Work to complete: Set out exactly every line of the entries below, starting at the line that holds "C2: 68nF (0V, DAC) -> 100nF (0V, DAC)" and stopping after the line that holds "R3: 1k (ADC, SIG) -> 1k (ADC, CTL)".

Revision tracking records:
☆ ☆ ☆ ☆ ☆ ☆ ☆

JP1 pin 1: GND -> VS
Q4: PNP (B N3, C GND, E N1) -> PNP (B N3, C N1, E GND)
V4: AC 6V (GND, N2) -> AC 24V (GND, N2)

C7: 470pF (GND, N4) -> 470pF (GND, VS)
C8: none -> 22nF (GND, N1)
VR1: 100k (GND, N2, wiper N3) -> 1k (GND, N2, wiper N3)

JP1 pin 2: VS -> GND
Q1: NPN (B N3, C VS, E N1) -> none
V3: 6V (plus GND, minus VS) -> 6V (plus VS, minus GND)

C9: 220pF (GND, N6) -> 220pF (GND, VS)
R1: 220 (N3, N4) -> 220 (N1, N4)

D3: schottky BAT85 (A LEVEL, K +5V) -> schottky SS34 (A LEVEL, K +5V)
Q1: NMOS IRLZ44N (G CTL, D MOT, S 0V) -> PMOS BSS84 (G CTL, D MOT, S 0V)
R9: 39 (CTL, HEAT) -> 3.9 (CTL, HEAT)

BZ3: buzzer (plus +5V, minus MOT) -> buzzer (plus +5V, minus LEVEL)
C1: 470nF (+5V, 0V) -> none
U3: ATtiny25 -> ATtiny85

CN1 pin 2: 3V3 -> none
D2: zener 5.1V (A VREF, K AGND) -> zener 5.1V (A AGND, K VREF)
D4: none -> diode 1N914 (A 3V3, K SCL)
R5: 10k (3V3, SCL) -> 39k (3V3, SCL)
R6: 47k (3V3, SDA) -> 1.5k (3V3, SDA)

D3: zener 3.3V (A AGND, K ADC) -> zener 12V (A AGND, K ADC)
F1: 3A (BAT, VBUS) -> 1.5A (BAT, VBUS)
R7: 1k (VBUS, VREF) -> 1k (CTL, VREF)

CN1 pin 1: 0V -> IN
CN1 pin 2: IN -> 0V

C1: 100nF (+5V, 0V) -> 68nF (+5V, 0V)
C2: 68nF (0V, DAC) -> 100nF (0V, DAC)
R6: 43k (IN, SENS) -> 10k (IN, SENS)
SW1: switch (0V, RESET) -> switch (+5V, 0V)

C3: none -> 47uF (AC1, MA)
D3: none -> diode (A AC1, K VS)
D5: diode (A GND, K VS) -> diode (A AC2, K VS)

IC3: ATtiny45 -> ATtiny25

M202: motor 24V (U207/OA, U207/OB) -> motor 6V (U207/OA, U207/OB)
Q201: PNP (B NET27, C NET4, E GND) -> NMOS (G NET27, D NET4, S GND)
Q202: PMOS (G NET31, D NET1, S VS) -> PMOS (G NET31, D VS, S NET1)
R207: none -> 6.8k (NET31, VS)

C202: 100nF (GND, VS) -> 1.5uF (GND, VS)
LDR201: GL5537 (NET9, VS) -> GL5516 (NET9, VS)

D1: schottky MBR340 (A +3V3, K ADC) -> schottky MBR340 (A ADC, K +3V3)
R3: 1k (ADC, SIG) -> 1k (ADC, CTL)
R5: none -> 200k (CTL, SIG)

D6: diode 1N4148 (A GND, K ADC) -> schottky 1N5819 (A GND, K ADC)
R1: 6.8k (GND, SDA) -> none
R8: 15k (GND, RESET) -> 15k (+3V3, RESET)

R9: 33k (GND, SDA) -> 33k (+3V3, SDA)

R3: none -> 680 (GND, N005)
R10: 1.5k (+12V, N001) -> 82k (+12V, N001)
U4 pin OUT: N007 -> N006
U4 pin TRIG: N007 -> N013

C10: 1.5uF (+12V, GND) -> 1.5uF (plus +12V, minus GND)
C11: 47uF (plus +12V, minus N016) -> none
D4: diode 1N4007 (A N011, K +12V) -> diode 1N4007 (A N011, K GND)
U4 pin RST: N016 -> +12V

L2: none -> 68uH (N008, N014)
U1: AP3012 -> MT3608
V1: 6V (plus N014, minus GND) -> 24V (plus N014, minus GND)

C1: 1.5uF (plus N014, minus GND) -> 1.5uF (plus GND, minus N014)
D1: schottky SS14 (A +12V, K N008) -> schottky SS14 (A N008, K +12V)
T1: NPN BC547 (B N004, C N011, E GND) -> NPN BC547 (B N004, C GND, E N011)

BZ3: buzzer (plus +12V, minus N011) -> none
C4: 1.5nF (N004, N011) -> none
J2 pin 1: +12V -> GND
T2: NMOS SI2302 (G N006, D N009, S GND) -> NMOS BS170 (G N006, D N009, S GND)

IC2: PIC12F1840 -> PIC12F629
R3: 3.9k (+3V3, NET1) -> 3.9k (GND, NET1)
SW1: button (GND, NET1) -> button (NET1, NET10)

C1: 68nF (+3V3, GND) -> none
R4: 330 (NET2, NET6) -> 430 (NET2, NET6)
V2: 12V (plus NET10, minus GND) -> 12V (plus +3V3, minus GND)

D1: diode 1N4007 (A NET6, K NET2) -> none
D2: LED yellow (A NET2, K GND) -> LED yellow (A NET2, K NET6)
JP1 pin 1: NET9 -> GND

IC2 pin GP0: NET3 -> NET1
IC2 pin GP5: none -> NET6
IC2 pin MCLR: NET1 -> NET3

☆ ☆ ☆ ☆ ☆ ☆ ☆

Result for this exercise:
C2: 68nF (0V, DAC) -> 100nF (0V, DAC)
R6: 43k (IN, SENS) -> 10k (IN, SENS)
SW1: switch (0V, RESET) -> switch (+5V, 0V)

C3: none -> 47uF (AC1, MA)
D3: none -> diode (A AC1, K VS)
D5: diode (A GND, K VS) -> diode (A AC2, K VS)

IC3: ATtiny45 -> ATtiny25

M202: motor 24V (U207/OA, U207/OB) -> motor 6V (U207/OA, U207/OB)
Q201: PNP (B NET27, C NET4, E GND) -> NMOS (G NET27, D NET4, S GND)
Q202: PMOS (G NET31, D NET1, S VS) -> PMOS (G NET31, D VS, S NET1)
R207: none -> 6.8k (NET31, VS)

C202: 100nF (GND, VS) -> 1.5uF (GND, VS)
LDR201: GL5537 (NET9, VS) -> GL5516 (NET9, VS)

D1: schottky MBR340 (A +3V3, K ADC) -> schottky MBR340 (A ADC, K +3V3)
R3: 1k (ADC, SIG) -> 1k (ADC, CTL)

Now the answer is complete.